◆ Dataset:
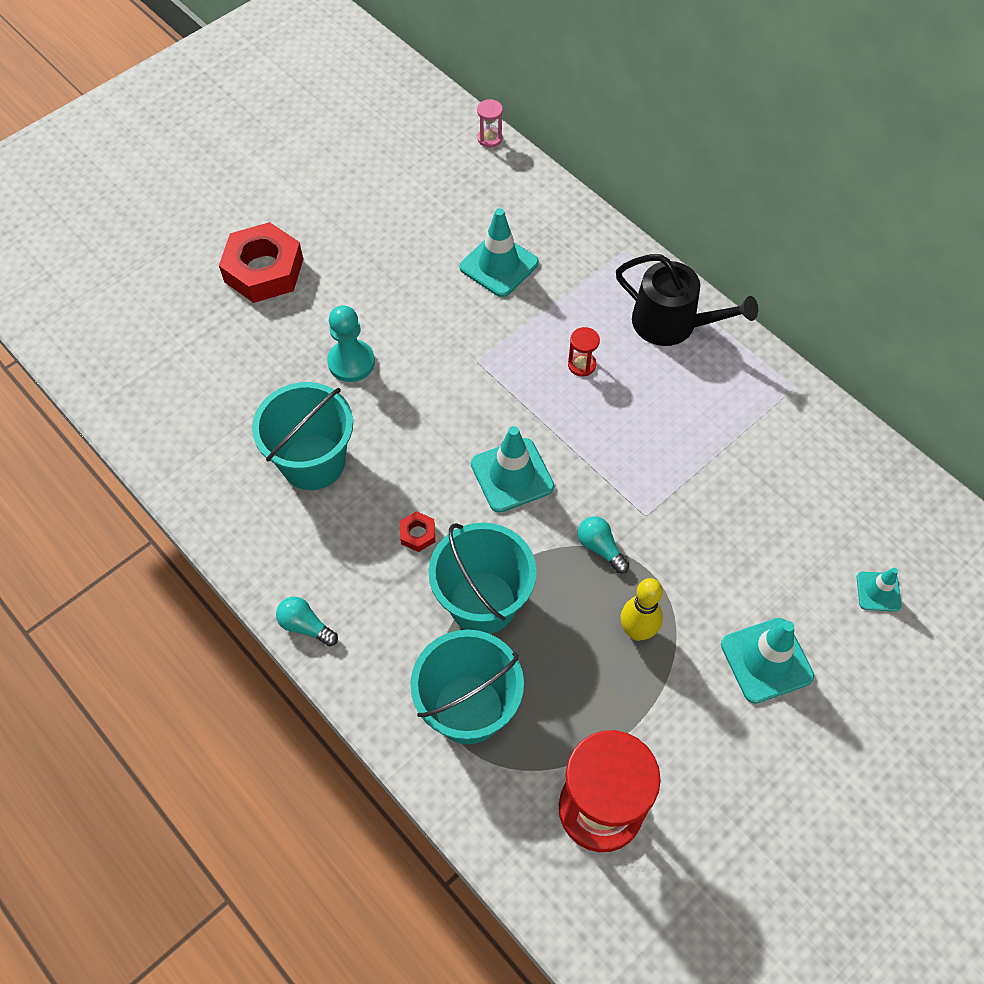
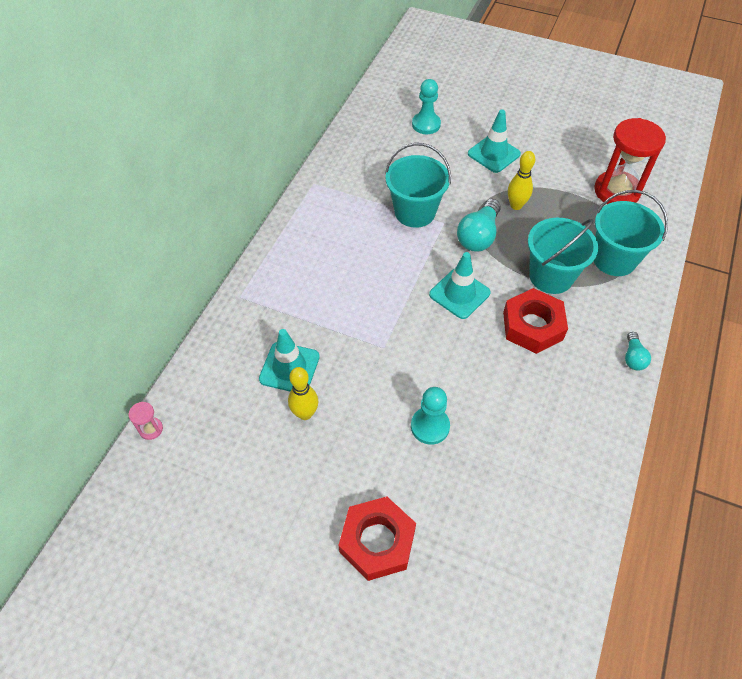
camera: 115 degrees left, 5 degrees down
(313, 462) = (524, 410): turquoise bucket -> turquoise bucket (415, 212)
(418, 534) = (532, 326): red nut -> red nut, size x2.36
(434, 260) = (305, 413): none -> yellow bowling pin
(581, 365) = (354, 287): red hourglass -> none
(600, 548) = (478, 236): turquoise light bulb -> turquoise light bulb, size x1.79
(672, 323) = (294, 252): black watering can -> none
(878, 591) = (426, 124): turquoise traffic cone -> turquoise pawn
--
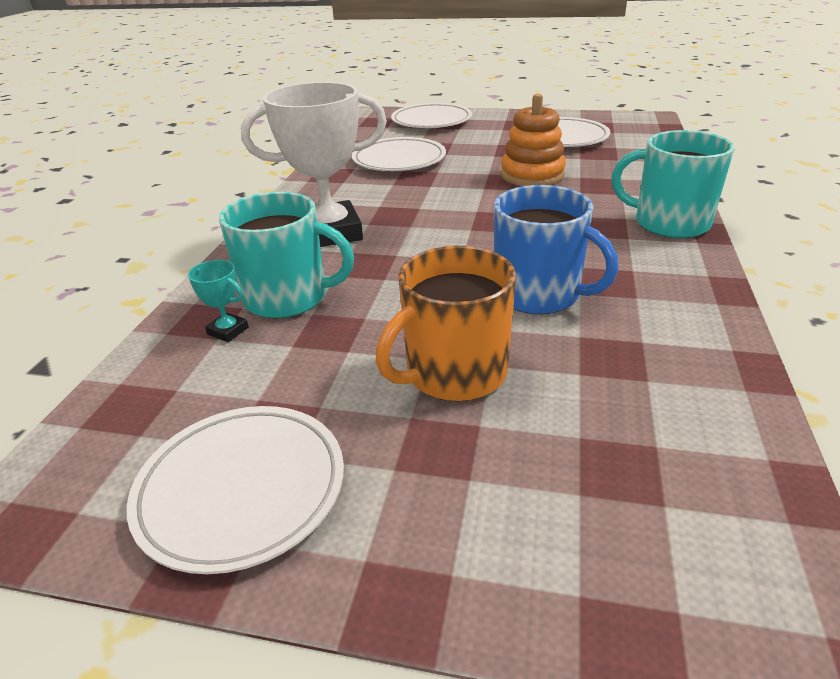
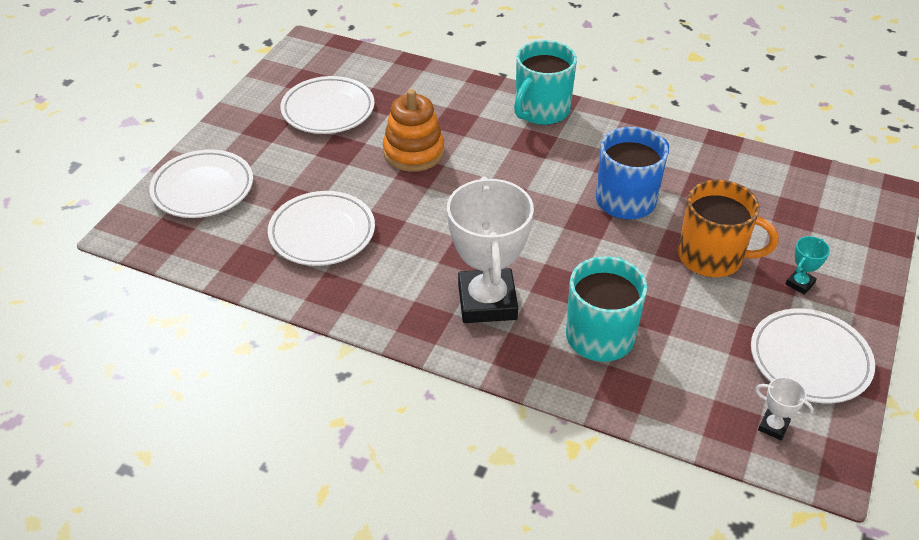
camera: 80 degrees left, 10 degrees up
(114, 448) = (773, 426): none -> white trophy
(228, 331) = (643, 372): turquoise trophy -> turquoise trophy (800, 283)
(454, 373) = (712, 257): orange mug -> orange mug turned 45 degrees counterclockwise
* * *
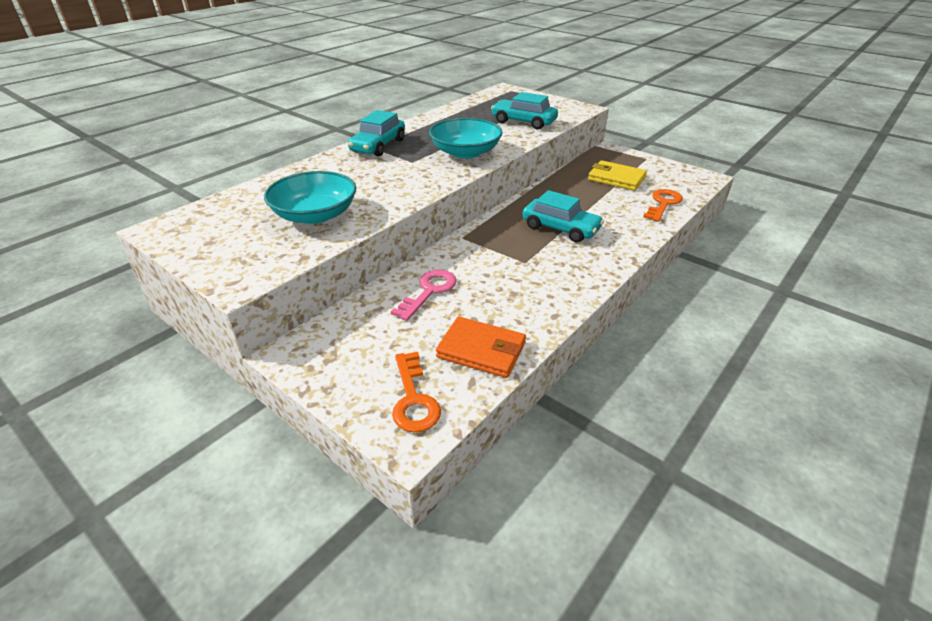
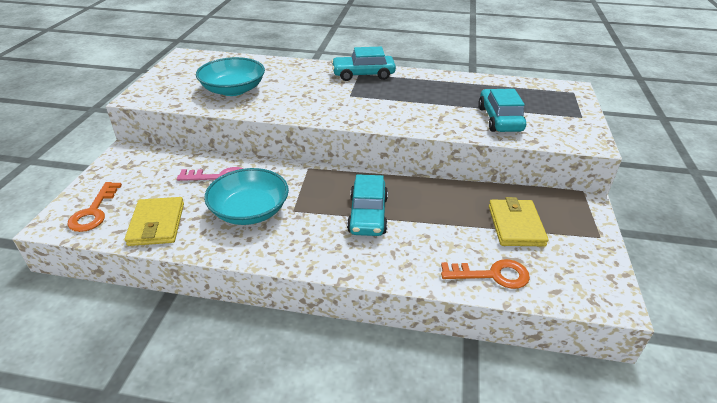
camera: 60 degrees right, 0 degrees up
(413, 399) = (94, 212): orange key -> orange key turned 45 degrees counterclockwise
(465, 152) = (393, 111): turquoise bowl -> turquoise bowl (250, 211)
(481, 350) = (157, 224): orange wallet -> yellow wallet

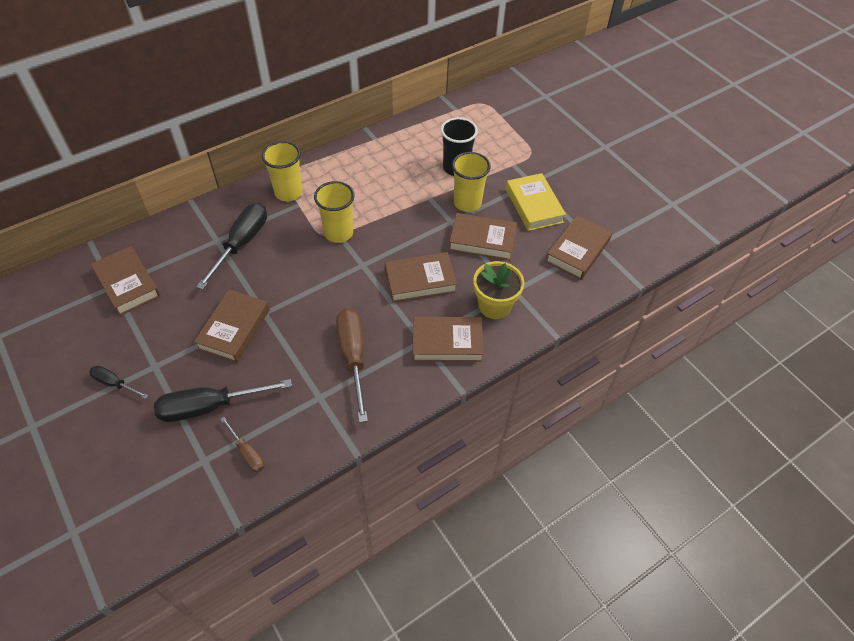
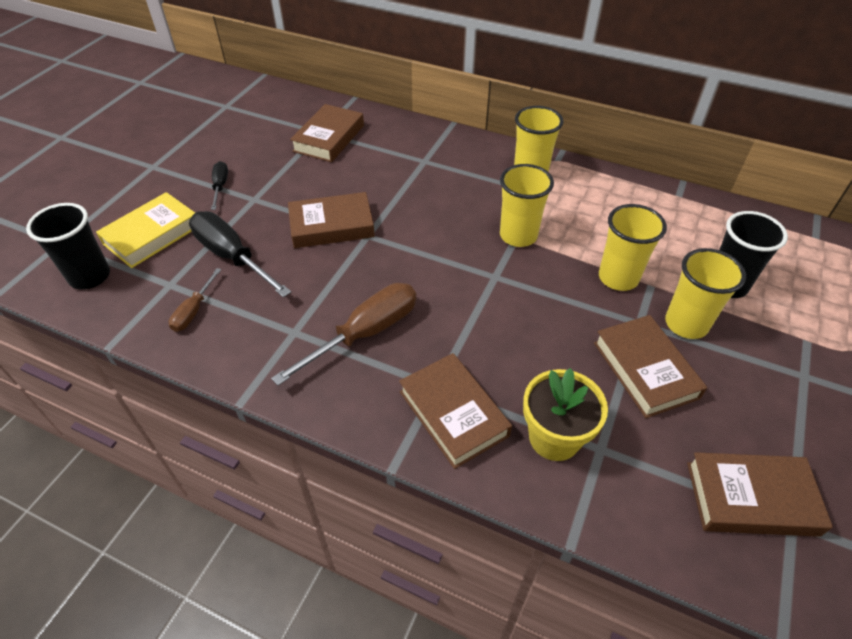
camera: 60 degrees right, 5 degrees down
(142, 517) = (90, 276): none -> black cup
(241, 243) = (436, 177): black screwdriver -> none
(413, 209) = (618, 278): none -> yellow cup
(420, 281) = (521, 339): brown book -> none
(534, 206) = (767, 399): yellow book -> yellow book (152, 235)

◆ Exercise description: Within the records above, each line containing "turquoise" is to be returned.

◆ Answer for this exercise:
(313, 462) = (524, 410): turquoise bucket -> turquoise bucket (415, 212)
(600, 548) = (478, 236): turquoise light bulb -> turquoise light bulb, size x1.79
(878, 591) = (426, 124): turquoise traffic cone -> turquoise pawn
(228, 331) = (643, 372): turquoise trophy -> turquoise trophy (800, 283)
(465, 152) = (393, 111): turquoise bowl -> turquoise bowl (250, 211)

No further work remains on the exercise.